=== Raw data ===
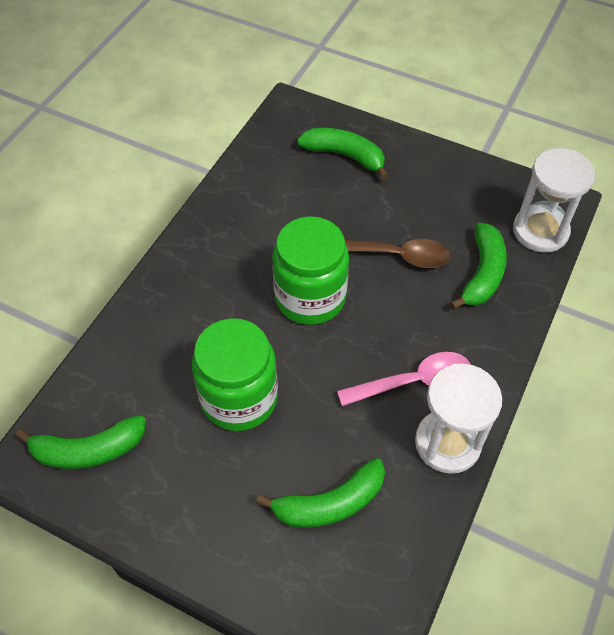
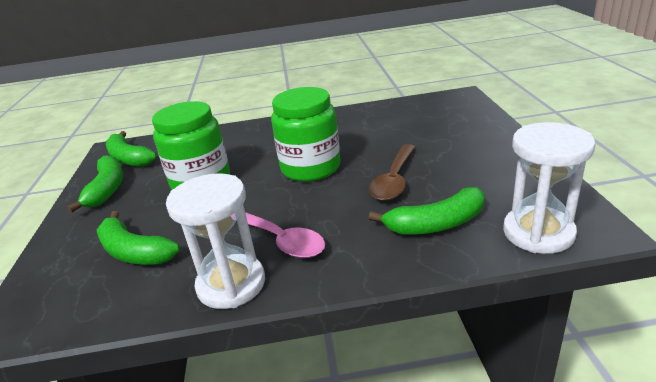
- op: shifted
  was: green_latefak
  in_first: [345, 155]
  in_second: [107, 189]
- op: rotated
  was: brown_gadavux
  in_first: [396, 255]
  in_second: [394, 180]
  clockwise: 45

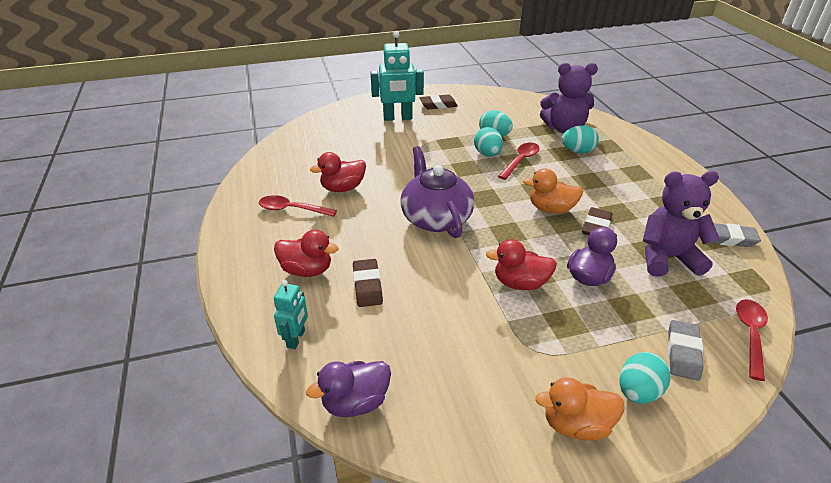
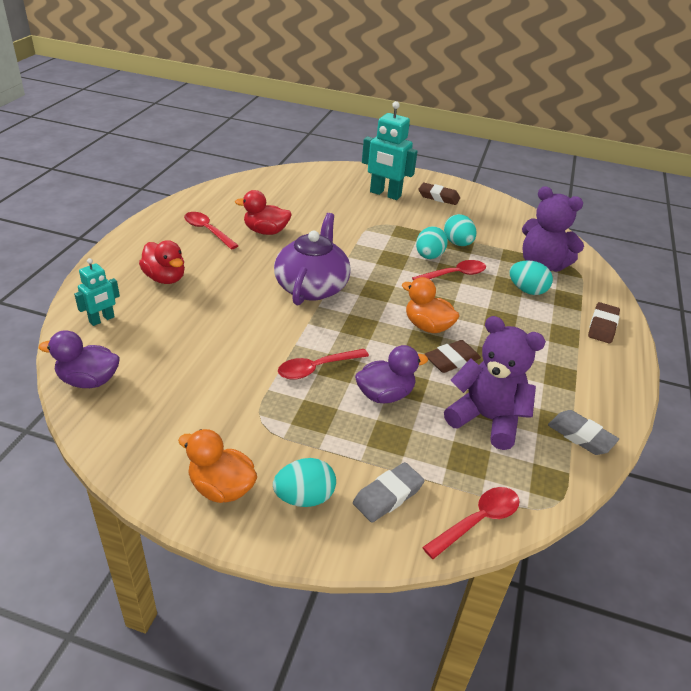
- op: swapped
  was: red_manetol
  now: red_gadavux
  in_first: [520, 283]
  in_second: [316, 368]
- op: shifted
  was: brown_navunek
  in_first: [367, 286]
  in_second: [602, 326]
===
| Work to be completed |
Each entry should come back exactly as written, with its pictures omitted.

| Output for this exercise |
- op: shifted
  was: green_latefak
  in_first: [345, 155]
  in_second: [107, 189]
- op: rotated
  was: brown_gadavux
  in_first: [396, 255]
  in_second: [394, 180]
  clockwise: 45

- op: swapped
  was: red_manetol
  now: red_gadavux
  in_first: [520, 283]
  in_second: [316, 368]
- op: shifted
  was: brown_navunek
  in_first: [367, 286]
  in_second: [602, 326]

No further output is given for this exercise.